BEGIN Task input

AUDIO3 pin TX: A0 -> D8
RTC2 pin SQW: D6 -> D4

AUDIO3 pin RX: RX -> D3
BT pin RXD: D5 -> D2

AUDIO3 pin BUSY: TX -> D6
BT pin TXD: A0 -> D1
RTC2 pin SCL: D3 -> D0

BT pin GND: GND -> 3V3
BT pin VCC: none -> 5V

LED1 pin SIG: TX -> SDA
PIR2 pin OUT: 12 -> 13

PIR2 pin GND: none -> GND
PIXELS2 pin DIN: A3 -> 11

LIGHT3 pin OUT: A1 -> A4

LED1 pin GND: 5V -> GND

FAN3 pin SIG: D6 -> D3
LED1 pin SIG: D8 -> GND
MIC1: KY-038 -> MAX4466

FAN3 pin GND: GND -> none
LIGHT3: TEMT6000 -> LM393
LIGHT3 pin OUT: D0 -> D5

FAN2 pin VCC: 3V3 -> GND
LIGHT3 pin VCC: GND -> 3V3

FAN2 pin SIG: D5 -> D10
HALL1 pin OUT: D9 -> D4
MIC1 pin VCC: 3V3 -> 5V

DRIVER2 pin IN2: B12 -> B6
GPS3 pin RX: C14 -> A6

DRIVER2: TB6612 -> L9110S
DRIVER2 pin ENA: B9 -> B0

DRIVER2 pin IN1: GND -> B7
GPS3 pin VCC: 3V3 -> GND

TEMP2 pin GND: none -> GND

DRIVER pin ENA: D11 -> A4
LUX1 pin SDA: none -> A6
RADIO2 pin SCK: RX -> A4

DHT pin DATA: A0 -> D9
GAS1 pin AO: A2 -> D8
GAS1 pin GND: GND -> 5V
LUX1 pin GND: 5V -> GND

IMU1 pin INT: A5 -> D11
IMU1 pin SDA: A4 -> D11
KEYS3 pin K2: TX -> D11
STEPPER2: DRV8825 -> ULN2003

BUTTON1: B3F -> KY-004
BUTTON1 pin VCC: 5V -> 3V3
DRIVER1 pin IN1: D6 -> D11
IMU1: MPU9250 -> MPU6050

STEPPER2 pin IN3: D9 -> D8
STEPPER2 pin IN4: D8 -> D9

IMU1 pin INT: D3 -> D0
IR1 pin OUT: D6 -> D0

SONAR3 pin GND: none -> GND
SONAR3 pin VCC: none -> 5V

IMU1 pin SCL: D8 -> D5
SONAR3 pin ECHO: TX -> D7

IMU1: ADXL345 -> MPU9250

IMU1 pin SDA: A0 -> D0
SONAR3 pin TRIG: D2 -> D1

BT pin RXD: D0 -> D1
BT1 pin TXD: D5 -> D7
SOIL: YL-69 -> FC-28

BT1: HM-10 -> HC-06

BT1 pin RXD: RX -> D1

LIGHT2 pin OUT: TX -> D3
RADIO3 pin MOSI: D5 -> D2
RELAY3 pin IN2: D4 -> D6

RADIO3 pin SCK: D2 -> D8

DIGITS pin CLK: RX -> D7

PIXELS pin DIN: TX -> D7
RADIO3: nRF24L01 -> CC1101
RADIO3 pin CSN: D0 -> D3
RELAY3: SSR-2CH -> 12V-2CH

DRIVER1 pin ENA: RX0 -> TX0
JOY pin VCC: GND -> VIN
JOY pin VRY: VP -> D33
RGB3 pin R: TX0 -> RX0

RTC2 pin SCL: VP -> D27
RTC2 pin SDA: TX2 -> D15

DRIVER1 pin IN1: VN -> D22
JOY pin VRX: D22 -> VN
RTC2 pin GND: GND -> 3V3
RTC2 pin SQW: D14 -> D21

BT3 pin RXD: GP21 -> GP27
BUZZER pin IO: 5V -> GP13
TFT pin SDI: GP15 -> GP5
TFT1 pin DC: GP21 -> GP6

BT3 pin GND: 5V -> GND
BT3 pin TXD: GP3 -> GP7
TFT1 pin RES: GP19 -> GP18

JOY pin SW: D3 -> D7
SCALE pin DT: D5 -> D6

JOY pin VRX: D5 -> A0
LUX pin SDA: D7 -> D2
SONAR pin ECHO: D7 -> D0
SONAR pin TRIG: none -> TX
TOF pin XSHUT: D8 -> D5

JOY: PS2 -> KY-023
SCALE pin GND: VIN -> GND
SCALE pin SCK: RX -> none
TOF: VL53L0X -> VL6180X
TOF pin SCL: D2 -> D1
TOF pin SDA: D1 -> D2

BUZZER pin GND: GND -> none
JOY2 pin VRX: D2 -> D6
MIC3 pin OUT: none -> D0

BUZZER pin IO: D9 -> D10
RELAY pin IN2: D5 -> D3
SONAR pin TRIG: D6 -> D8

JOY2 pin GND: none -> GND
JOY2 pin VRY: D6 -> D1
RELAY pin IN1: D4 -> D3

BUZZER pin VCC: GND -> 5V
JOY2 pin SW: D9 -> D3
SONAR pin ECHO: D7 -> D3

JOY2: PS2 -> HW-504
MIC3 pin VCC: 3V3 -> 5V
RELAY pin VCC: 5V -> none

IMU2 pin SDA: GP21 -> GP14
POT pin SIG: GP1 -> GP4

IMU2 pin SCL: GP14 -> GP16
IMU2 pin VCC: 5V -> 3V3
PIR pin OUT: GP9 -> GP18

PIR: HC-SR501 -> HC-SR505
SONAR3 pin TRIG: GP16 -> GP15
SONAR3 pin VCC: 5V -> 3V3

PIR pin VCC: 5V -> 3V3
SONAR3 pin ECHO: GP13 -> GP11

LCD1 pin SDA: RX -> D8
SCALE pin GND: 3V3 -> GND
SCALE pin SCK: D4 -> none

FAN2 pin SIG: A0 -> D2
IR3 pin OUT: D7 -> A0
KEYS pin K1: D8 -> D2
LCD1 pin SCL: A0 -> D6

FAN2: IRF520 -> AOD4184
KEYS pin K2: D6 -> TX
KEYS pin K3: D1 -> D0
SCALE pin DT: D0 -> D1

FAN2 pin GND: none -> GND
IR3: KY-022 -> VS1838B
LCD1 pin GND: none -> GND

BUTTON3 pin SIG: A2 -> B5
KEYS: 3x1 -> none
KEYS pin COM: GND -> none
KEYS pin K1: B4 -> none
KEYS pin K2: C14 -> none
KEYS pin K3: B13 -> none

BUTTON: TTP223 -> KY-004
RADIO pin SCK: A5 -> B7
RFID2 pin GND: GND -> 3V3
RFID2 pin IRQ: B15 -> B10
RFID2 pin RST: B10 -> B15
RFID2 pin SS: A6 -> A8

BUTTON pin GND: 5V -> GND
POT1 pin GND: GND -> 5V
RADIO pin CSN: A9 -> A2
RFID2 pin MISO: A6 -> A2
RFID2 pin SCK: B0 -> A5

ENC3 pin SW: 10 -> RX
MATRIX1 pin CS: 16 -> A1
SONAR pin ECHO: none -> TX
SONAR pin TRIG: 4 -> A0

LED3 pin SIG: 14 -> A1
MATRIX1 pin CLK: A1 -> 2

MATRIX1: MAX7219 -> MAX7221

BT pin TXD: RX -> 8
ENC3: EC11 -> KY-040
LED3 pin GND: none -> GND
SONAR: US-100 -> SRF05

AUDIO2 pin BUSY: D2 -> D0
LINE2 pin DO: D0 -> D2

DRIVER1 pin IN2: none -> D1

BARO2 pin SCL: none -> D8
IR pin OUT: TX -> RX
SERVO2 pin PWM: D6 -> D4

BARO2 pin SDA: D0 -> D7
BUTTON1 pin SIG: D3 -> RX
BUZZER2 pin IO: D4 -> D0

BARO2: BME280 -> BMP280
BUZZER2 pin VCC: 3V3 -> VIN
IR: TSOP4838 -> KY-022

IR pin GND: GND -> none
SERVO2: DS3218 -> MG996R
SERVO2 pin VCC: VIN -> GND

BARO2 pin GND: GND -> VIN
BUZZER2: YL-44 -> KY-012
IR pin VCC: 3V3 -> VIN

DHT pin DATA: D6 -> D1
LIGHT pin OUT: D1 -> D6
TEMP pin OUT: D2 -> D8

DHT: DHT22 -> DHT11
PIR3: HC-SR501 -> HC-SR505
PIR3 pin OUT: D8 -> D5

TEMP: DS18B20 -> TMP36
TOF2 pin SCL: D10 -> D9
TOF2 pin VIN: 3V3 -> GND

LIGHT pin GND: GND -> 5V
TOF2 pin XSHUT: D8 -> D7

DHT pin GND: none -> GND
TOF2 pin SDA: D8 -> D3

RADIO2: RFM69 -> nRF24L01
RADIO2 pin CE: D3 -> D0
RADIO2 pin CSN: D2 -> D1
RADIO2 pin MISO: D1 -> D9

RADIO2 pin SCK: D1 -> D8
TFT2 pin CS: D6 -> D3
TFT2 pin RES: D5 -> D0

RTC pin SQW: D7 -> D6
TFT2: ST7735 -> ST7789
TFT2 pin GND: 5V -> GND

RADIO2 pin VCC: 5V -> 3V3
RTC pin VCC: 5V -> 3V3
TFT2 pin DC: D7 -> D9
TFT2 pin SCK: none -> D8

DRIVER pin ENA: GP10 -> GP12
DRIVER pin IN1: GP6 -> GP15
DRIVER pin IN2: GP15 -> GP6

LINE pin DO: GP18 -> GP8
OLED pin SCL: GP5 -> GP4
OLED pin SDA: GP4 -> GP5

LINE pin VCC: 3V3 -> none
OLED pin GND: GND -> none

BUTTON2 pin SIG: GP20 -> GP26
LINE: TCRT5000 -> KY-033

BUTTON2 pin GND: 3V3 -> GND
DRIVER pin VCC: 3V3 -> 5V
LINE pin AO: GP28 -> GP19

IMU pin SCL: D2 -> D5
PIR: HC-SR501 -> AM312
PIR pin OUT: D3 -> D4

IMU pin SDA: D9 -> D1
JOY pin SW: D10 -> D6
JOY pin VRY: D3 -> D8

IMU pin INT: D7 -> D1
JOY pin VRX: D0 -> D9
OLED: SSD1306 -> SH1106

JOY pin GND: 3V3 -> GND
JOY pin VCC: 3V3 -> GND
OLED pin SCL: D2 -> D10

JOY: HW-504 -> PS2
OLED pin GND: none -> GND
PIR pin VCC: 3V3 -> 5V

END Task input

Work item - Find the lines above holding the word "XSHUT" and show them.

Answer -
TOF pin XSHUT: D8 -> D5
TOF2 pin XSHUT: D8 -> D7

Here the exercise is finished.